** begin DATA LISTING **

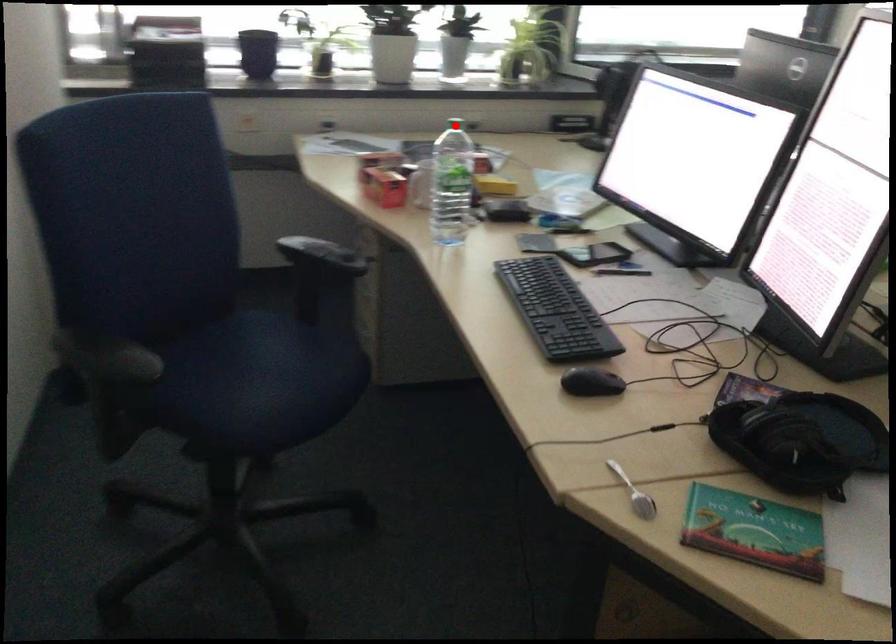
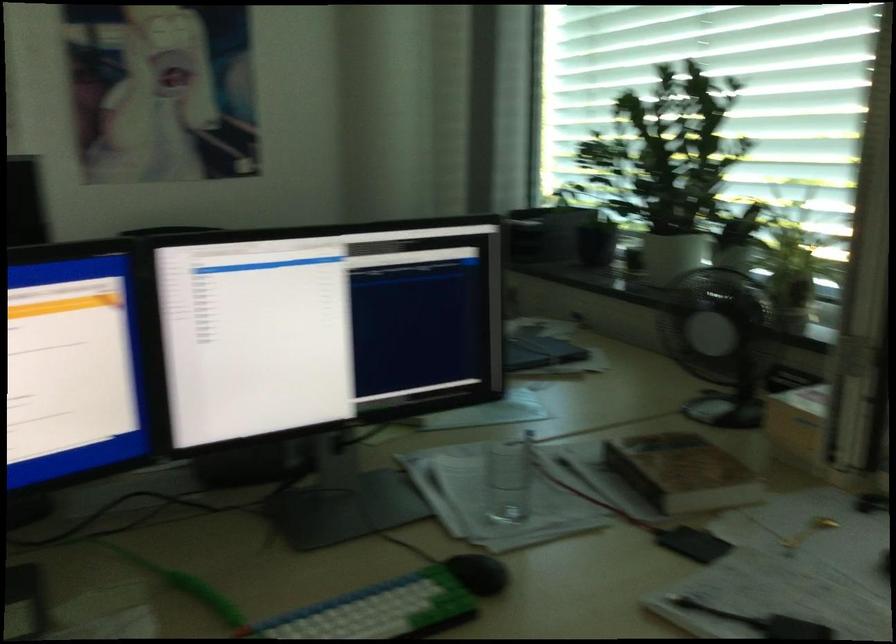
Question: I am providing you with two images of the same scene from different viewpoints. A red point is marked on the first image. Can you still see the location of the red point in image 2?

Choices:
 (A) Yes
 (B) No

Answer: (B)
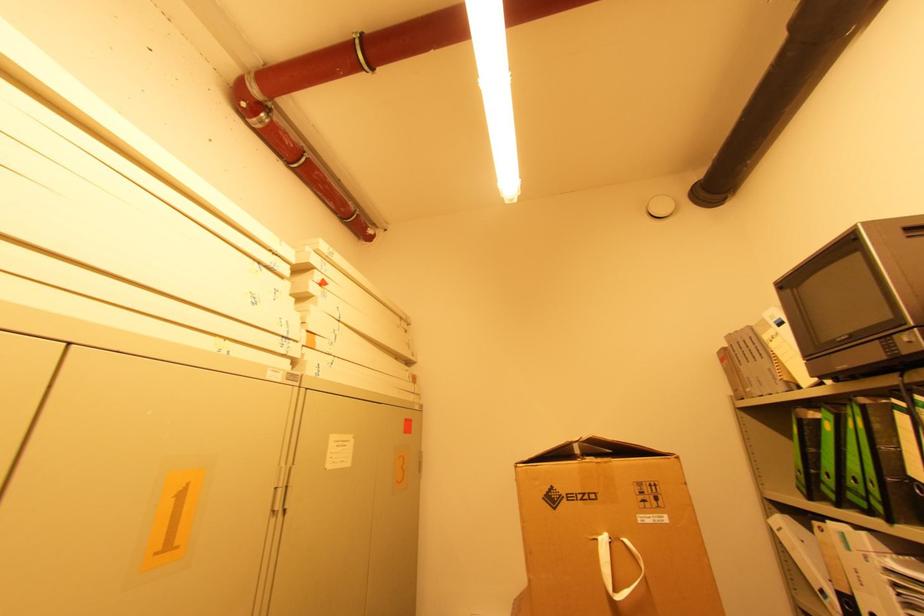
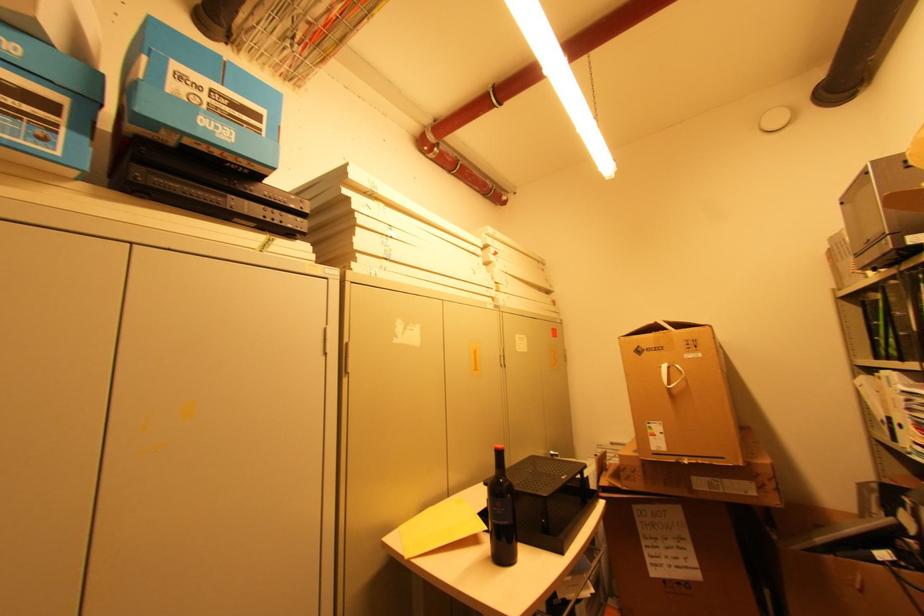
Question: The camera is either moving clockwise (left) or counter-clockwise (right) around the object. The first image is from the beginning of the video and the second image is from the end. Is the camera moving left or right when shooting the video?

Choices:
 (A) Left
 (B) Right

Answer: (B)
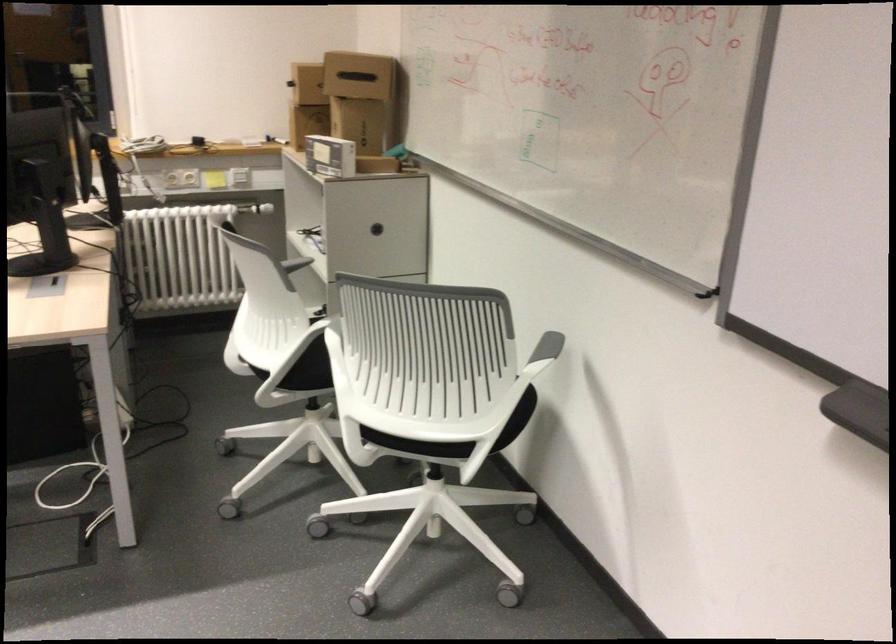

** end DATA LISTING **

Rewrite the rows above as a numbered list, dropping blank lines and leaving out the pictures.

1. Question: I am providing you with two images of the same scene from different viewpoints. A red point is marked on the first image. Can you still see the location of the red point in image 2?
2. Choices:
3.  (A) Yes
4.  (B) No
5. Answer: (B)
6. Question: The camera is either moving clockwise (left) or counter-clockwise (right) around the object. The first image is from the beginning of the video and the second image is from the end. Is the camera moving left or right when shooting the video?
7. Choices:
8.  (A) Left
9.  (B) Right
10. Answer: (B)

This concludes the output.